Records excerpted from a collection
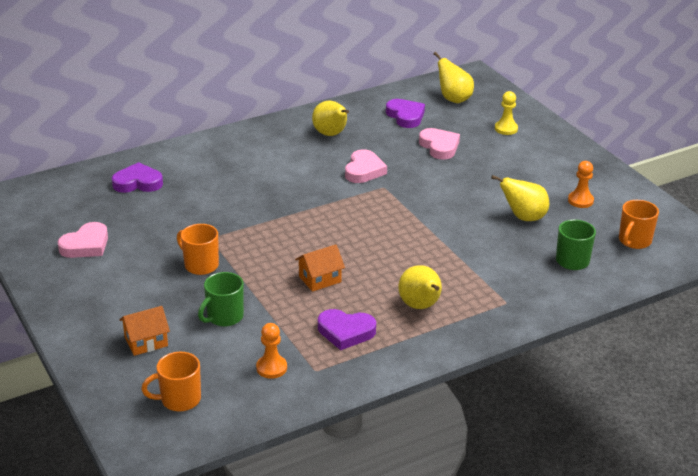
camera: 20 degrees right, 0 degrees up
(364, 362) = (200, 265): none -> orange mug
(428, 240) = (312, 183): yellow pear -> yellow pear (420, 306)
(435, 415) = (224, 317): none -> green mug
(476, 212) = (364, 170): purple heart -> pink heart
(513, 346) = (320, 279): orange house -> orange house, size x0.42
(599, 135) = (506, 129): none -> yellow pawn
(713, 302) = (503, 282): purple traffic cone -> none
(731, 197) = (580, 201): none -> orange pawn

INSTRUCTIONS FOR THE TASK: Return the preceding entries exactly, each word as given, but leave out any picture.

FINAL ANSWER:
camera: 20 degrees right, 0 degrees up
(364, 362) = (200, 265): none -> orange mug
(428, 240) = (312, 183): yellow pear -> yellow pear (420, 306)
(435, 415) = (224, 317): none -> green mug
(476, 212) = (364, 170): purple heart -> pink heart
(513, 346) = (320, 279): orange house -> orange house, size x0.42
(599, 135) = (506, 129): none -> yellow pawn
(713, 302) = (503, 282): purple traffic cone -> none
(731, 197) = (580, 201): none -> orange pawn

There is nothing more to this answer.